--- Start of Dataset records ---

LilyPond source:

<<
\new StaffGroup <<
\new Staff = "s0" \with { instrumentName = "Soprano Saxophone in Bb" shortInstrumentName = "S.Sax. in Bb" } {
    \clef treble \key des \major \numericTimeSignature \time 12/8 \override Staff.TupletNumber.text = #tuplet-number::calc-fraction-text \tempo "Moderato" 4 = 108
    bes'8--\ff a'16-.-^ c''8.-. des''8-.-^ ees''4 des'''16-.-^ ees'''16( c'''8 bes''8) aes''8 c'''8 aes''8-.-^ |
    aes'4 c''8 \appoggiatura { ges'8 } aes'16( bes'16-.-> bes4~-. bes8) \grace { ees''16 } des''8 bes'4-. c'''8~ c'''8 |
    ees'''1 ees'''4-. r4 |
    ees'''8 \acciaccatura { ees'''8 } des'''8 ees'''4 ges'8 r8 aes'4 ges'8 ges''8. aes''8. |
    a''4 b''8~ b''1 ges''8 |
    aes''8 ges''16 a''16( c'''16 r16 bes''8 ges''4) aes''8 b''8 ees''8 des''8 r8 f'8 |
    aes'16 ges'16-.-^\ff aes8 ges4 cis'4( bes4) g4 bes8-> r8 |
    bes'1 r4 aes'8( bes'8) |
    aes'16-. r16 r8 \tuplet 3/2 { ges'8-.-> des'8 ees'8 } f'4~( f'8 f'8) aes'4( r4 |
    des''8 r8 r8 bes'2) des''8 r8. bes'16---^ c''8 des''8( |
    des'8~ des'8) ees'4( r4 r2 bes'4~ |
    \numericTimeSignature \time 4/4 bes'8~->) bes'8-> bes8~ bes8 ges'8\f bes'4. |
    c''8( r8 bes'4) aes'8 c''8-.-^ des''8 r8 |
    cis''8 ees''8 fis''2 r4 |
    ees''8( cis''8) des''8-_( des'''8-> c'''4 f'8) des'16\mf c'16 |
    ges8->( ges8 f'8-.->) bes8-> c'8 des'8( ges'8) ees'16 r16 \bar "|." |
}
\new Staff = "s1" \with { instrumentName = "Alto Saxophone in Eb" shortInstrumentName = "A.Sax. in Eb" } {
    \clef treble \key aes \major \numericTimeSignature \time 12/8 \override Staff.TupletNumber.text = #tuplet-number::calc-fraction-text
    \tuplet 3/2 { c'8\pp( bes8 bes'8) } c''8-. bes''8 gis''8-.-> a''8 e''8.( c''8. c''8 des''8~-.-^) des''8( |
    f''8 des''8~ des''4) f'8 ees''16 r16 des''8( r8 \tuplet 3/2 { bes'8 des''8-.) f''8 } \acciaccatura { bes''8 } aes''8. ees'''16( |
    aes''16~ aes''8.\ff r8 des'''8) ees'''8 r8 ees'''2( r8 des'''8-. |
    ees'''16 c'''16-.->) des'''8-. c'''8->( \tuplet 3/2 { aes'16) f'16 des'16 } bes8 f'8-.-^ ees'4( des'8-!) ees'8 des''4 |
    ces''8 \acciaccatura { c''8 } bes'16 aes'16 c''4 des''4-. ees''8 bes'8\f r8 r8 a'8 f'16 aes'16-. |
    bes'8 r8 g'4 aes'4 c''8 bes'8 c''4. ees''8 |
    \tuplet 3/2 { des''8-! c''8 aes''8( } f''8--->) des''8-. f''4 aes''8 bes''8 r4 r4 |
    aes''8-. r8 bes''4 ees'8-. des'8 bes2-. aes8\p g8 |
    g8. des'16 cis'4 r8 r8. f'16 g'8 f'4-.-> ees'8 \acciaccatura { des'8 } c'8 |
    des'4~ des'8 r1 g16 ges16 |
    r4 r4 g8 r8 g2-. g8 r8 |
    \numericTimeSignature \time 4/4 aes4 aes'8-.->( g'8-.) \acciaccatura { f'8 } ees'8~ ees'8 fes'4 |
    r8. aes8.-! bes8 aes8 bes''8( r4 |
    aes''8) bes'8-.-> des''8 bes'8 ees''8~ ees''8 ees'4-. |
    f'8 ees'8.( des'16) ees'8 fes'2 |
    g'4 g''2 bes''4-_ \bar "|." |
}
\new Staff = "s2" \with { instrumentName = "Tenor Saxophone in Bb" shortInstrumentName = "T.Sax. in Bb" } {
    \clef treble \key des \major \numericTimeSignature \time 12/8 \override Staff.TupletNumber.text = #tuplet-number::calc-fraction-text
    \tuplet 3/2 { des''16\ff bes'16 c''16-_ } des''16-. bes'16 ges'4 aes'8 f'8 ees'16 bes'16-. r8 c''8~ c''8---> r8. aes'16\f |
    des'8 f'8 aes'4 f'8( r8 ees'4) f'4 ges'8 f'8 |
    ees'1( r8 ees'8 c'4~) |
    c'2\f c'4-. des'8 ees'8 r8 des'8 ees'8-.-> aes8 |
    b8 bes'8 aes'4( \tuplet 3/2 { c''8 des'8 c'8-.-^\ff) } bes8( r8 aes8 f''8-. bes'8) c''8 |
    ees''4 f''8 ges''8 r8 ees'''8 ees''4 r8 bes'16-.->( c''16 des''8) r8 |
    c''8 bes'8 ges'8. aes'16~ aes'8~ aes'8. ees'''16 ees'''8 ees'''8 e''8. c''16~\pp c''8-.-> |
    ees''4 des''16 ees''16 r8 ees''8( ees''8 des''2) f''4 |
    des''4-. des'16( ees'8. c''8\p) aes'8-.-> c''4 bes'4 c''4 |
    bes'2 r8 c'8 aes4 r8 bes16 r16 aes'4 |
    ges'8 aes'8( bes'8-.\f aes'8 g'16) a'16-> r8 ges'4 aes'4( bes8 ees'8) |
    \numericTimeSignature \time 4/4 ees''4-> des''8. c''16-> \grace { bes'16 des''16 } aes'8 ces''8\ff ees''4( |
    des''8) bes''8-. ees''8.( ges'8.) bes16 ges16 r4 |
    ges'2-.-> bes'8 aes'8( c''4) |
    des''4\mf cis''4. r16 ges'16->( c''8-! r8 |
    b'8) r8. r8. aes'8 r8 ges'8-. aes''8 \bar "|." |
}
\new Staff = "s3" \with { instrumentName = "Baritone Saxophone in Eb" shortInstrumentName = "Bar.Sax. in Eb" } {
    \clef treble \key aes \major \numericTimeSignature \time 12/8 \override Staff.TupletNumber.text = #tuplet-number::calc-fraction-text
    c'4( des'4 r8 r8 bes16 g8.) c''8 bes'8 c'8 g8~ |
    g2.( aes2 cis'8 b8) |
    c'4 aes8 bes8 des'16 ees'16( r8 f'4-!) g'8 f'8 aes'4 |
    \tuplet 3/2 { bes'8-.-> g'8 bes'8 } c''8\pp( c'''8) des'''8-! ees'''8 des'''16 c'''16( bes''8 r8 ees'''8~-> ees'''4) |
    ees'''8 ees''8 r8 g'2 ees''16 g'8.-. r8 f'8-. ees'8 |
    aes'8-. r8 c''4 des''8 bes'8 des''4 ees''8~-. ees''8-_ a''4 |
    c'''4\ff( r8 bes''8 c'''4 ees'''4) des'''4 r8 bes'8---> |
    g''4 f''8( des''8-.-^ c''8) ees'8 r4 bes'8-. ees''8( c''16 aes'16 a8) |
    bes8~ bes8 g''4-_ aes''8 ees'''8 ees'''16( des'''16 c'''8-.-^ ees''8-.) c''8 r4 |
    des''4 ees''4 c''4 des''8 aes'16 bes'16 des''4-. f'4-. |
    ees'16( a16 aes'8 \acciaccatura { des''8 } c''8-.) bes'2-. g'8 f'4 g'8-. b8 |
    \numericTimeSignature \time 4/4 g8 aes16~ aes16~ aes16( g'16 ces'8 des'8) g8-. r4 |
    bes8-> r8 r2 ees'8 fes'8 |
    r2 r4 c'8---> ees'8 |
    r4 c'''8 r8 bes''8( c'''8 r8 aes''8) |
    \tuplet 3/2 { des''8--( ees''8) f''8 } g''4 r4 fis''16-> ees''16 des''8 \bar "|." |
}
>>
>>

--- End of Dataset records ---

#### Set task
Pull out every line of the items above that contains the string "with" and copy each one.

#### Expected answer
\new Staff = "s0" \with { instrumentName = "Soprano Saxophone in Bb" shortInstrumentName = "S.Sax. in Bb" } {
\new Staff = "s1" \with { instrumentName = "Alto Saxophone in Eb" shortInstrumentName = "A.Sax. in Eb" } {
\new Staff = "s2" \with { instrumentName = "Tenor Saxophone in Bb" shortInstrumentName = "T.Sax. in Bb" } {
\new Staff = "s3" \with { instrumentName = "Baritone Saxophone in Eb" shortInstrumentName = "Bar.Sax. in Eb" } {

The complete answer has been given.